Write out again only the lines that run from the start of the entries to the line containing "BLUE GLUE (1st", both included.

===== SOURCE RECORDS =====

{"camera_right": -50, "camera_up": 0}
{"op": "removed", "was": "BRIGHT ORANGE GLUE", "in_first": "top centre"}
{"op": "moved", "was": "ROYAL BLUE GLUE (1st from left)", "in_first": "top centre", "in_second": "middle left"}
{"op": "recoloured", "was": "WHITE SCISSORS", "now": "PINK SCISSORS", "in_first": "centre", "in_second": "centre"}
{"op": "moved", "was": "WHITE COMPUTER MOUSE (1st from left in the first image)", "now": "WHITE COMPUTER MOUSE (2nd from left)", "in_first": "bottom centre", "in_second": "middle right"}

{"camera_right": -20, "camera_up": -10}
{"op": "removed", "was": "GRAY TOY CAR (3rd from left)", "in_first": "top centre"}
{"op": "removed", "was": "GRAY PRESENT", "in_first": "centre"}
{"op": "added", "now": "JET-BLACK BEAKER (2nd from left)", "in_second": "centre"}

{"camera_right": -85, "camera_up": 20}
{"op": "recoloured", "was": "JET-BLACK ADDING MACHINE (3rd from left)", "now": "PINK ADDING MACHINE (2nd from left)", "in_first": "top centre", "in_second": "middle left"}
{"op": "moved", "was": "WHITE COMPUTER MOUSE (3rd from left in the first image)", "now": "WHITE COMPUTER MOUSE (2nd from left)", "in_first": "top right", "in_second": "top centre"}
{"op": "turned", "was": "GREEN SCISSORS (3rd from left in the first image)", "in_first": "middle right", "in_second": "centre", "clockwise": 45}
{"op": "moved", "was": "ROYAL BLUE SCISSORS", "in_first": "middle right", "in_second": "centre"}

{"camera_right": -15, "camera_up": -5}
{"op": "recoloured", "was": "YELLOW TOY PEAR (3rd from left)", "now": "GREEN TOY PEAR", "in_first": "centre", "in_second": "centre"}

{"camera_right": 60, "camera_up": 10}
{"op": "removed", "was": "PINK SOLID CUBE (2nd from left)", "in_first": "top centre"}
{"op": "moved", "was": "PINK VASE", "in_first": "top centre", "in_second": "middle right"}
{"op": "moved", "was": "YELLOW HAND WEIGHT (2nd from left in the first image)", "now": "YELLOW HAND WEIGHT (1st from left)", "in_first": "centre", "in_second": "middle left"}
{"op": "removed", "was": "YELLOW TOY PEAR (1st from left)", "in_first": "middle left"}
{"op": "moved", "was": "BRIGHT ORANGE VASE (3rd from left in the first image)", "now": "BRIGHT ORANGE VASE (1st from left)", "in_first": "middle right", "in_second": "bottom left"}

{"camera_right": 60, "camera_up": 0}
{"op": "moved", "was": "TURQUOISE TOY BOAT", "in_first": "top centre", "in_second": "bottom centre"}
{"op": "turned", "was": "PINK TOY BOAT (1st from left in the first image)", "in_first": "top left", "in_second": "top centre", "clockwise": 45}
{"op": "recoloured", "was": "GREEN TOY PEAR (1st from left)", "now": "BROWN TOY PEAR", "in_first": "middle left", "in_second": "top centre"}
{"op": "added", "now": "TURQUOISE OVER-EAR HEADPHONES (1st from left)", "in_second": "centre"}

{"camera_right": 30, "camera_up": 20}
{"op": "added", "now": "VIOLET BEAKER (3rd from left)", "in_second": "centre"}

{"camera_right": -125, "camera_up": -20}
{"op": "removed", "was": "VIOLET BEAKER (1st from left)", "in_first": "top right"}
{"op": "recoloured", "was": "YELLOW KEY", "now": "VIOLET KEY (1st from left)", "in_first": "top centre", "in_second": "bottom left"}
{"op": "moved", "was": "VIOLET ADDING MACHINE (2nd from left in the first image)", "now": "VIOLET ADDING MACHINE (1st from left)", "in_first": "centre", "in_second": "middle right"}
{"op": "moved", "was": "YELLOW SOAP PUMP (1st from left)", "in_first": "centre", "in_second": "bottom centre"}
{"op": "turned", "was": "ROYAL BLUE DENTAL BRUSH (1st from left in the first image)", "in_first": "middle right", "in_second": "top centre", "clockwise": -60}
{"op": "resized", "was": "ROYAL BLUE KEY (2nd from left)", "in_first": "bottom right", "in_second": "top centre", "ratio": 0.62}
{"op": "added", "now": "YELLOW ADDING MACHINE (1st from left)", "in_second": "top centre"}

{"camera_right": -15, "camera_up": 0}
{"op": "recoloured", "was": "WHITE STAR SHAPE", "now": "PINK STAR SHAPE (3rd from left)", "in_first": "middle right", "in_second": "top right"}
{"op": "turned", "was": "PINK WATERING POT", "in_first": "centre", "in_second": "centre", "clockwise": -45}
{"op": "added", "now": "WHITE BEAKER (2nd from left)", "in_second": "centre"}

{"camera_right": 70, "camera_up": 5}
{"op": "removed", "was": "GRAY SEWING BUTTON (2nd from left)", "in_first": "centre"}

=====

■ OUTPUT OF THE EXERCISE:
{"camera_right": -50, "camera_up": 0}
{"op": "removed", "was": "BRIGHT ORANGE GLUE", "in_first": "top centre"}
{"op": "moved", "was": "ROYAL BLUE GLUE (1st from left)", "in_first": "top centre", "in_second": "middle left"}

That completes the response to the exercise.